Work required:
Below are some records. Write out the lines from the one containing "TP3: test point (SEL0) -> none" to the last line, word for word, leaving out pictures.

Records supplied:
•••••

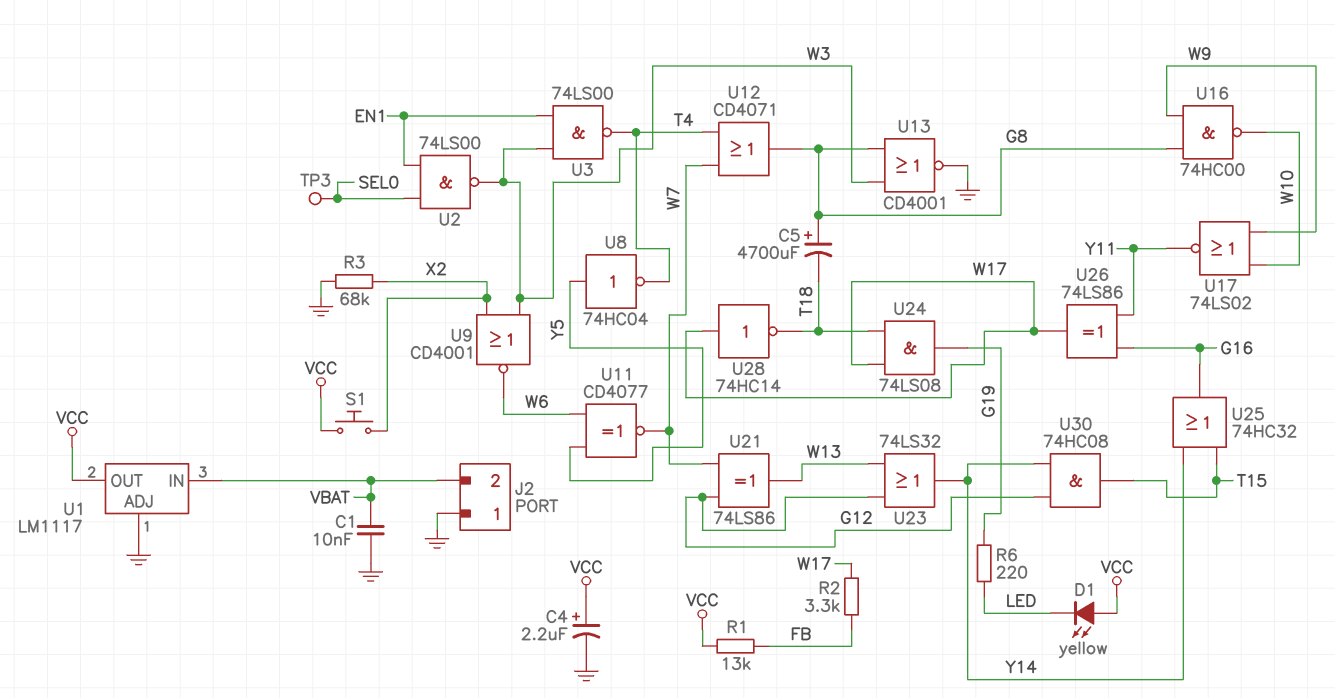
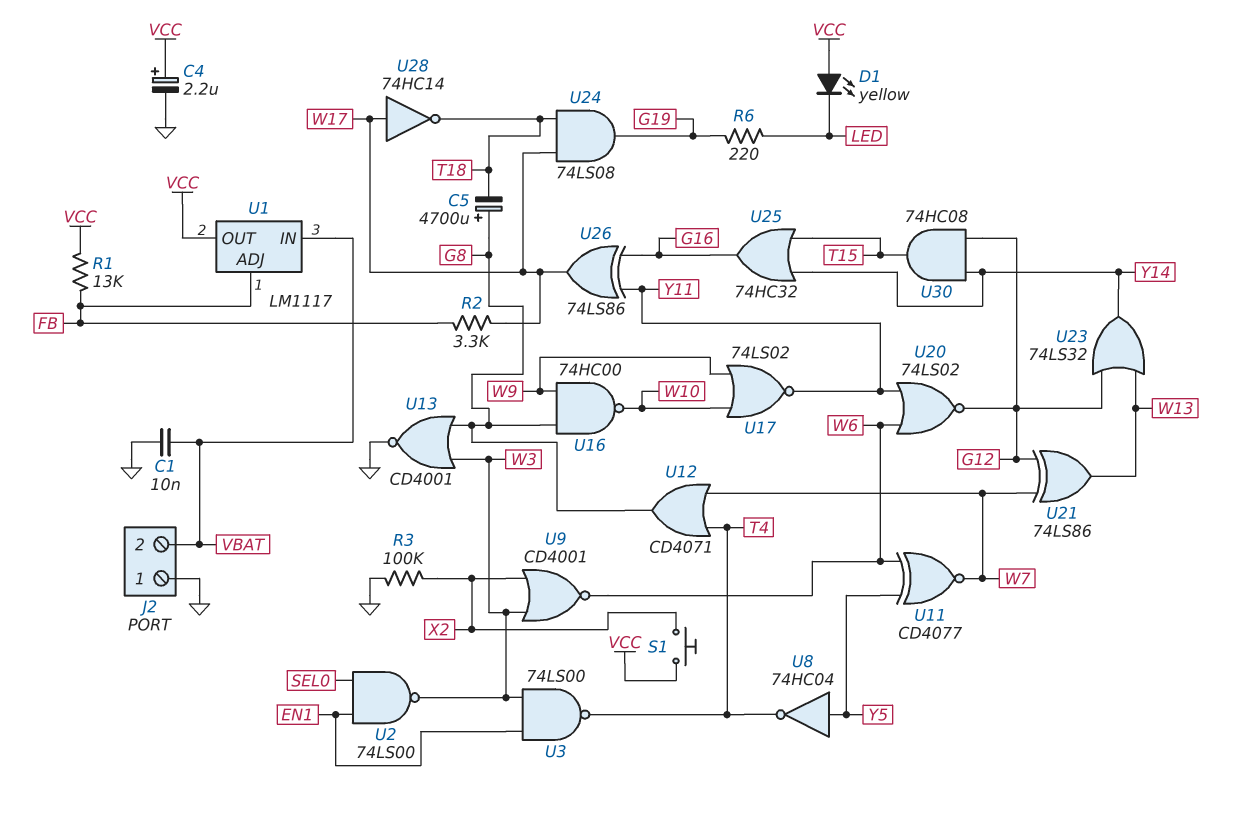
R3: 68k (GND, X2) -> 100k (GND, X2)
TP3: test point (SEL0) -> none
U1 pin ADJ: GND -> FB
U20: none -> NOR 74LS02 (in W6, in Y11, out G12)

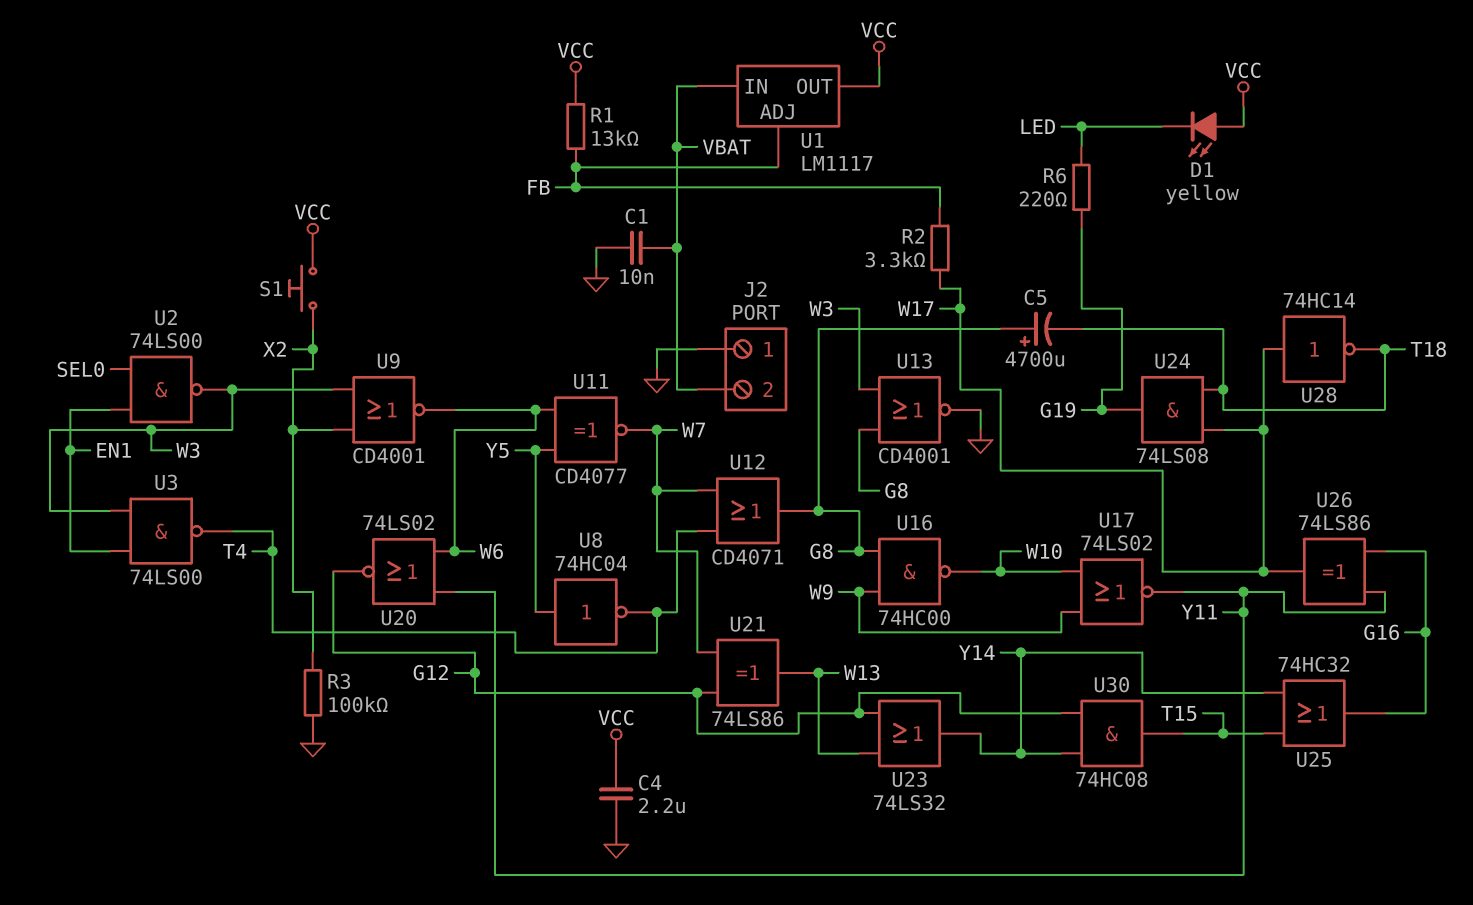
C4: 2.2uF (plus VCC, minus GND) -> 2.2uF (GND, VCC)

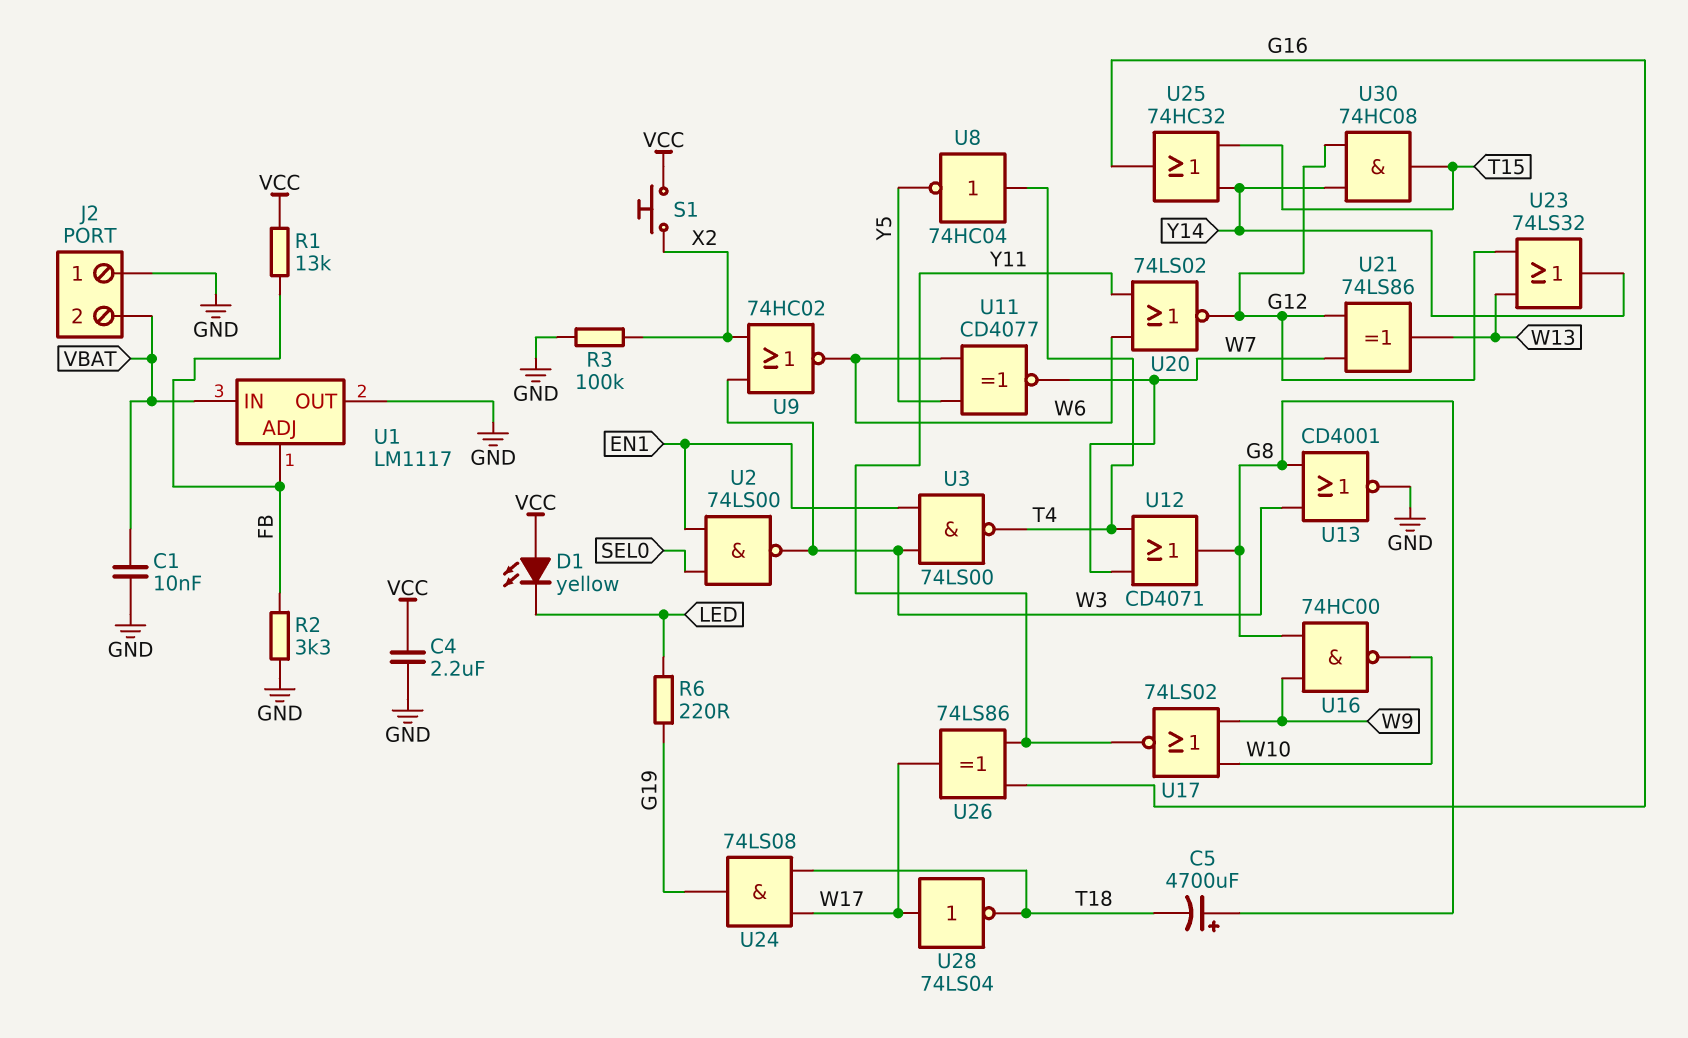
R2: 3.3k (FB, W17) -> 3.3k (FB, GND)
U1 pin OUT: VCC -> GND
U8: NOT 74HC04 (in Y5, out T4) -> NOT 74HC04 (in T4, out Y5)
U9: NOR CD4001 (in W3, in X2, out W6) -> NOR 74HC02 (in W3, in X2, out W6)
U28: NOT 74HC14 (in W17, out T18) -> NOT 74LS04 (in W17, out T18)

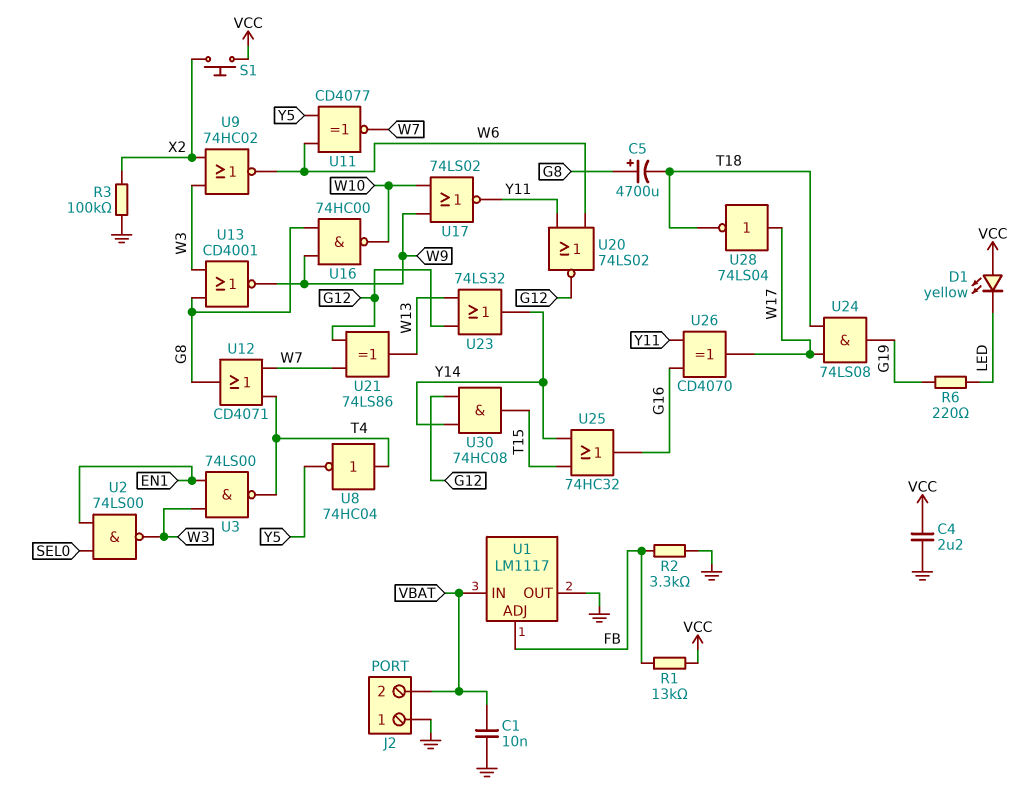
U13: NOR CD4001 (in G8, in W3, out GND) -> NOR CD4001 (in G8, in W3, out W9)
U26: XOR 74LS86 (in G16, in Y11, out W17) -> XOR CD4070 (in G16, in Y11, out W17)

•••••

Reply to the exercise:
TP3: test point (SEL0) -> none
U1 pin ADJ: GND -> FB
U20: none -> NOR 74LS02 (in W6, in Y11, out G12)

C4: 2.2uF (plus VCC, minus GND) -> 2.2uF (GND, VCC)

R2: 3.3k (FB, W17) -> 3.3k (FB, GND)
U1 pin OUT: VCC -> GND
U8: NOT 74HC04 (in Y5, out T4) -> NOT 74HC04 (in T4, out Y5)
U9: NOR CD4001 (in W3, in X2, out W6) -> NOR 74HC02 (in W3, in X2, out W6)
U28: NOT 74HC14 (in W17, out T18) -> NOT 74LS04 (in W17, out T18)

U13: NOR CD4001 (in G8, in W3, out GND) -> NOR CD4001 (in G8, in W3, out W9)
U26: XOR 74LS86 (in G16, in Y11, out W17) -> XOR CD4070 (in G16, in Y11, out W17)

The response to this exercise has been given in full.